(Stored data):
^^^^^^^^

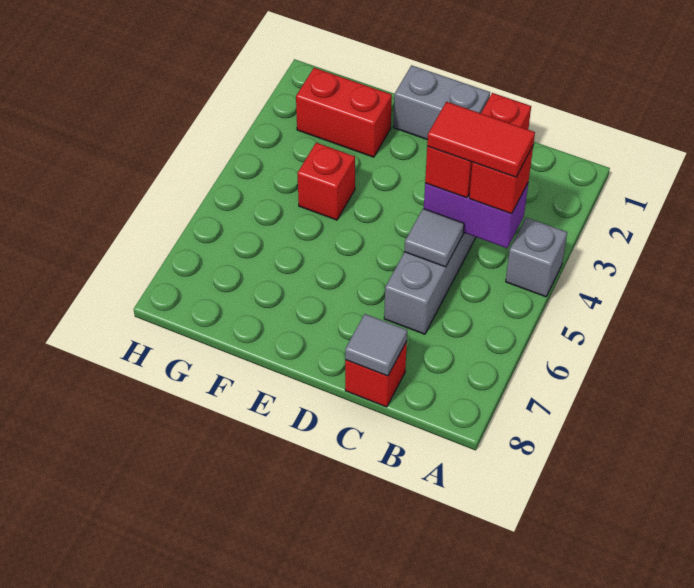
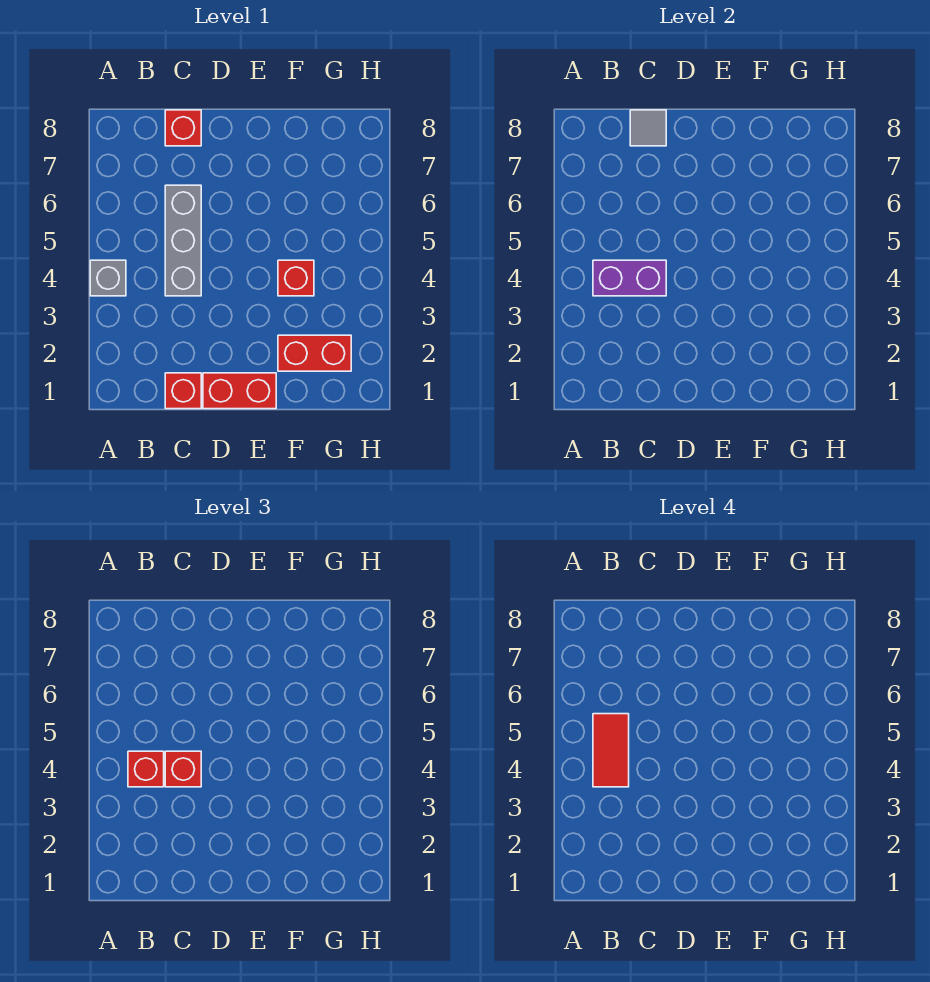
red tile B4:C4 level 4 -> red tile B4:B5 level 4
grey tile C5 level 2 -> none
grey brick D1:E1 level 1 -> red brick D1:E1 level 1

^^^^^^^^

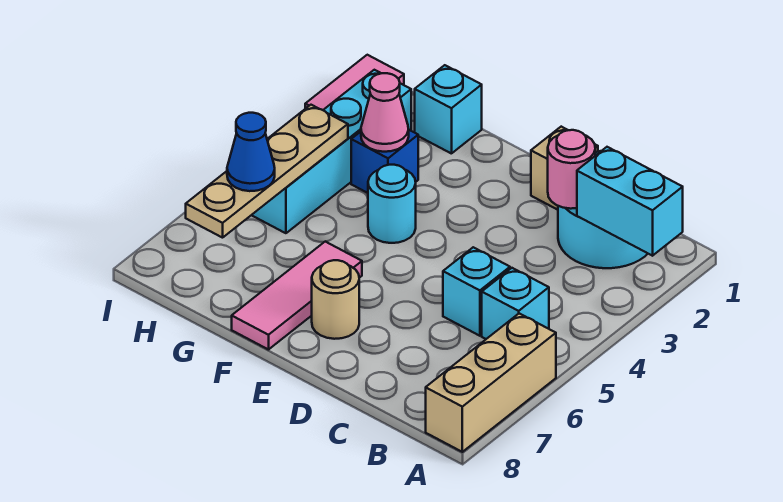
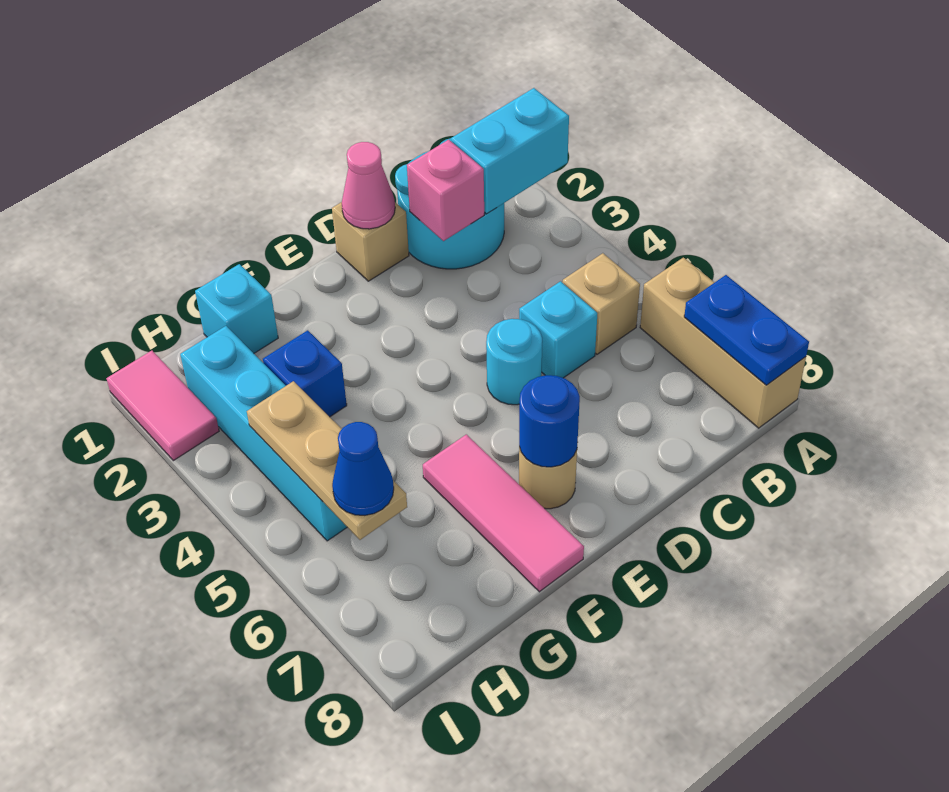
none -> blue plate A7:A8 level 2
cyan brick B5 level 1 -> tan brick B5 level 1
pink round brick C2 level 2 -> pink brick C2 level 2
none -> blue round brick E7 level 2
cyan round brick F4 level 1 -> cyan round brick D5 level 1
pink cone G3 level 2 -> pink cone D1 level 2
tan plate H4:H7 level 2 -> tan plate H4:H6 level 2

^^^^^^^^

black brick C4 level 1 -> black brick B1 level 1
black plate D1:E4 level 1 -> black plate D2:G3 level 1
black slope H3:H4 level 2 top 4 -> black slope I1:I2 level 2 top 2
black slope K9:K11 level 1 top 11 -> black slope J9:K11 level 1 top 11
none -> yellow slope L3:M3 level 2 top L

^^^^^^^^

(Work task): Will you return exactly the lines above from the one with "pink round brick" down to the one with "tan plate H4:H7", counting both as part of the range?

(Exercise response):
pink round brick C2 level 2 -> pink brick C2 level 2
none -> blue round brick E7 level 2
cyan round brick F4 level 1 -> cyan round brick D5 level 1
pink cone G3 level 2 -> pink cone D1 level 2
tan plate H4:H7 level 2 -> tan plate H4:H6 level 2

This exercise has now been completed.